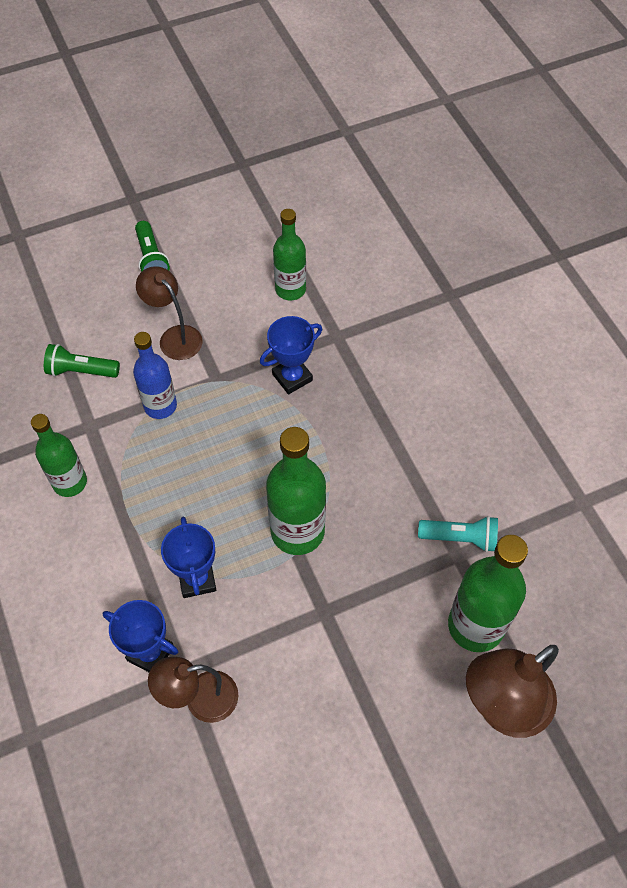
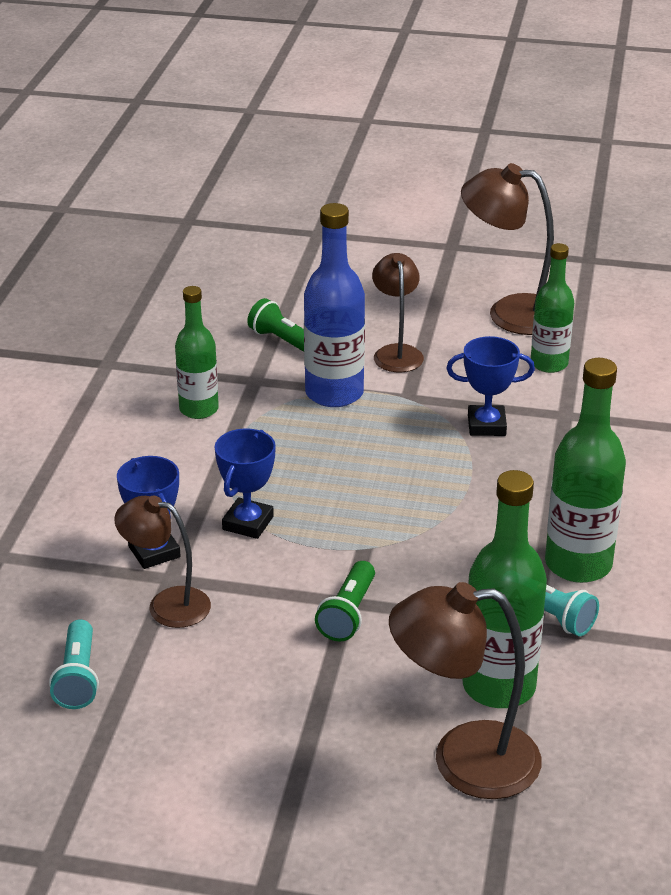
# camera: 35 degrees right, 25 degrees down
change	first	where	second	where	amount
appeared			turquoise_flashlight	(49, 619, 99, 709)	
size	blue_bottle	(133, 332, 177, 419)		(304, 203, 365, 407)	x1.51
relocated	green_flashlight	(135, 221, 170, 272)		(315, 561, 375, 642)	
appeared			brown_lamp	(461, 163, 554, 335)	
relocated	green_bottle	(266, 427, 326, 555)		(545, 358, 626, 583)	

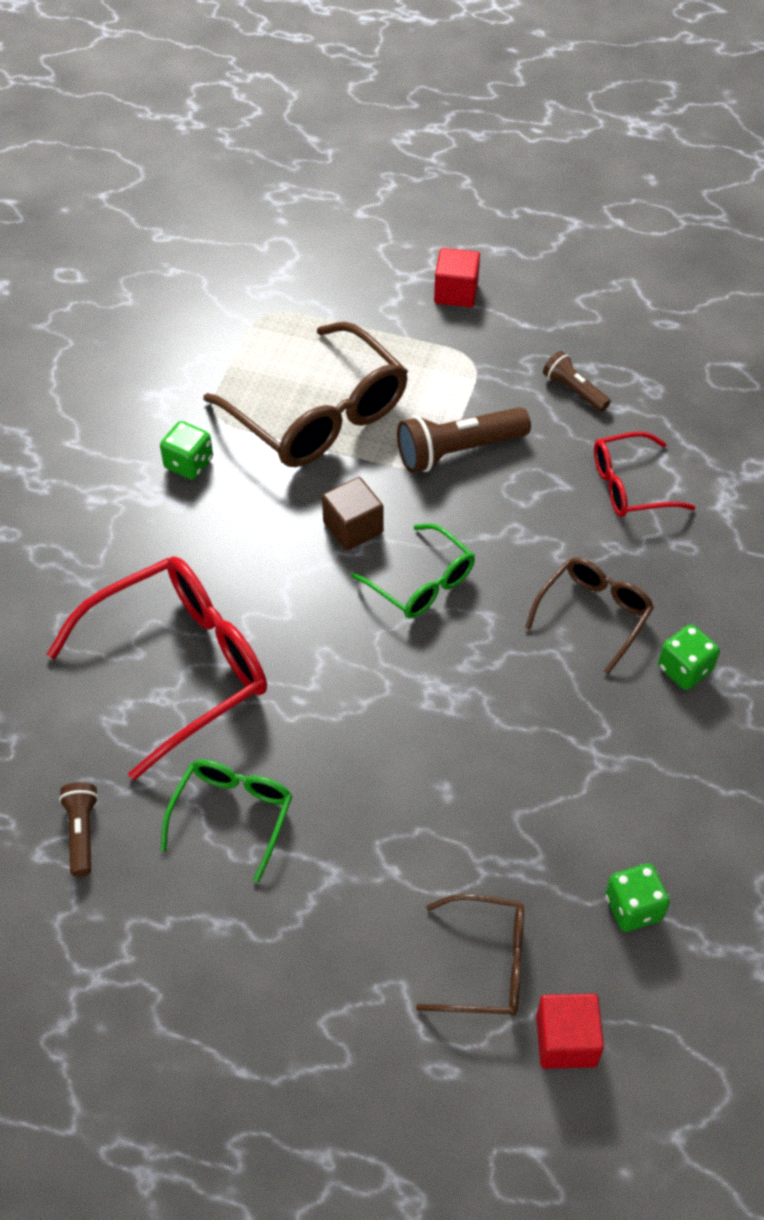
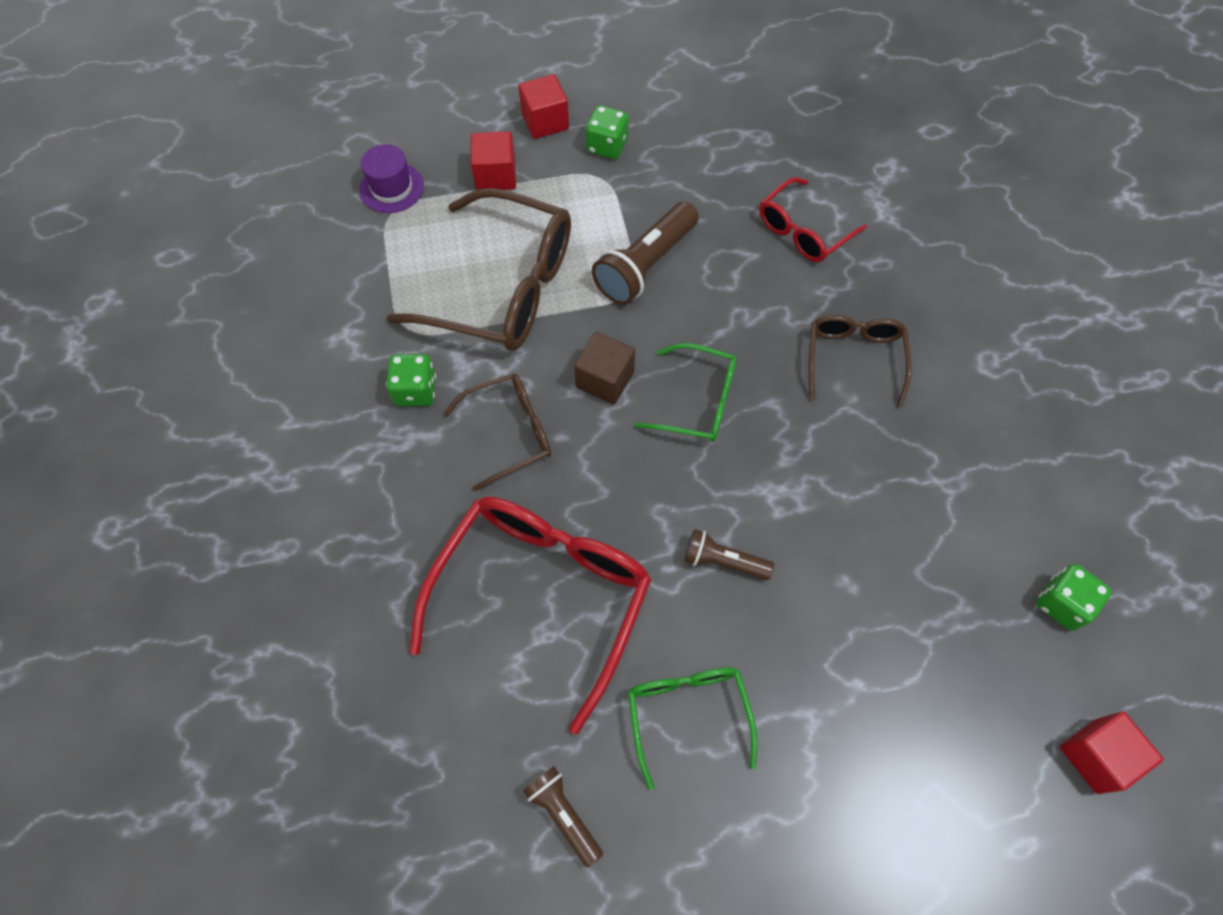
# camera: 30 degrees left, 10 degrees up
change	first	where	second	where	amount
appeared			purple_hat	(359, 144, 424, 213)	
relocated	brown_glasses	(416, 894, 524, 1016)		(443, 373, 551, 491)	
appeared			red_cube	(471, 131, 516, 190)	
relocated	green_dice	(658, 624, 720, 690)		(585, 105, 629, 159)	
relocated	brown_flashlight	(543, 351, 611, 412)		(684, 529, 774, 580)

* * *

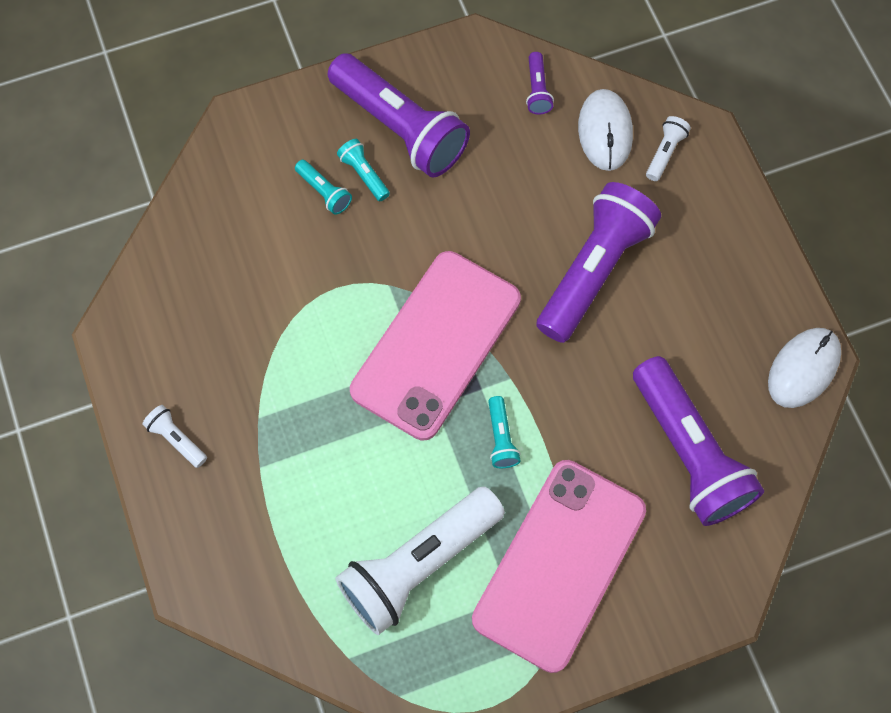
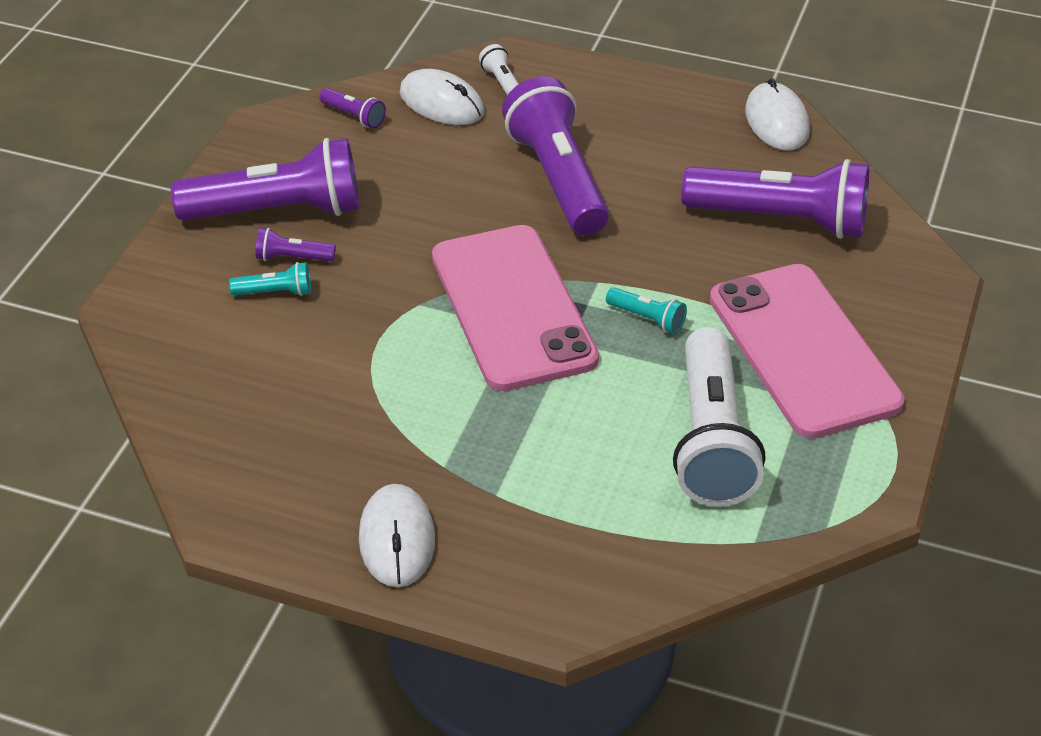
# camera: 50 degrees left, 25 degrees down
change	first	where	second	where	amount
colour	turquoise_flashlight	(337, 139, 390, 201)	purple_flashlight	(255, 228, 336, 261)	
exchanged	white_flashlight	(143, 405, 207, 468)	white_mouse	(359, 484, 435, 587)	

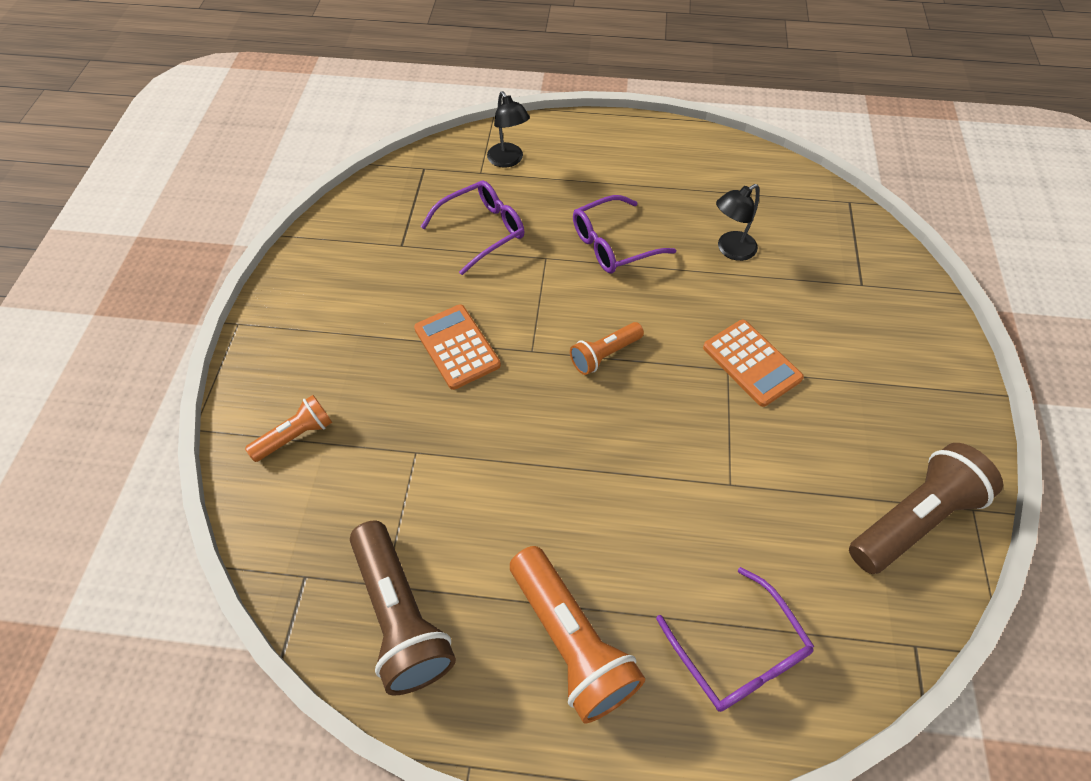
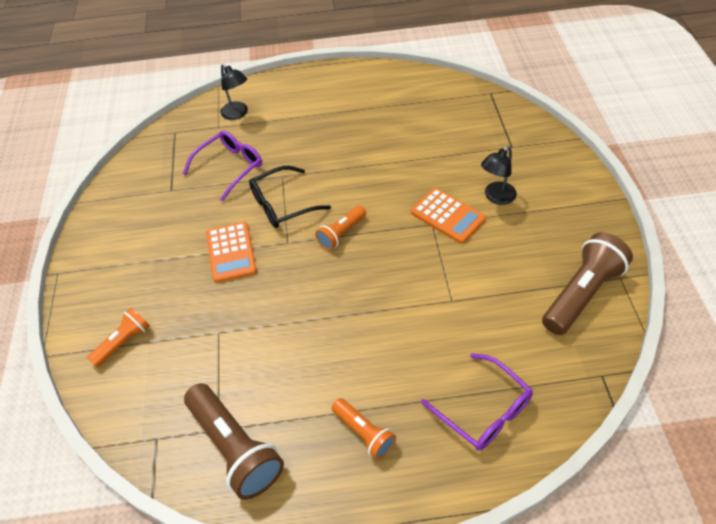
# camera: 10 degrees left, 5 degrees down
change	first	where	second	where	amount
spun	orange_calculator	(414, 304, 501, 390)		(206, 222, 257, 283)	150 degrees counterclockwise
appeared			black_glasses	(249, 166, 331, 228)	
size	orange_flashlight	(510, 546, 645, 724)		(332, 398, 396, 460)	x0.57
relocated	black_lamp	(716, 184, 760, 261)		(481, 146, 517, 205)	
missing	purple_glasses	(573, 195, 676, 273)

- Your goal
Beginning at the line above with "561, 375, 642)" and finishing at the line with "163, 554, 335)", return each line exactly and return nothing else.

- Task response
relocated	green_flashlight	(135, 221, 170, 272)		(315, 561, 375, 642)	
appeared			brown_lamp	(461, 163, 554, 335)	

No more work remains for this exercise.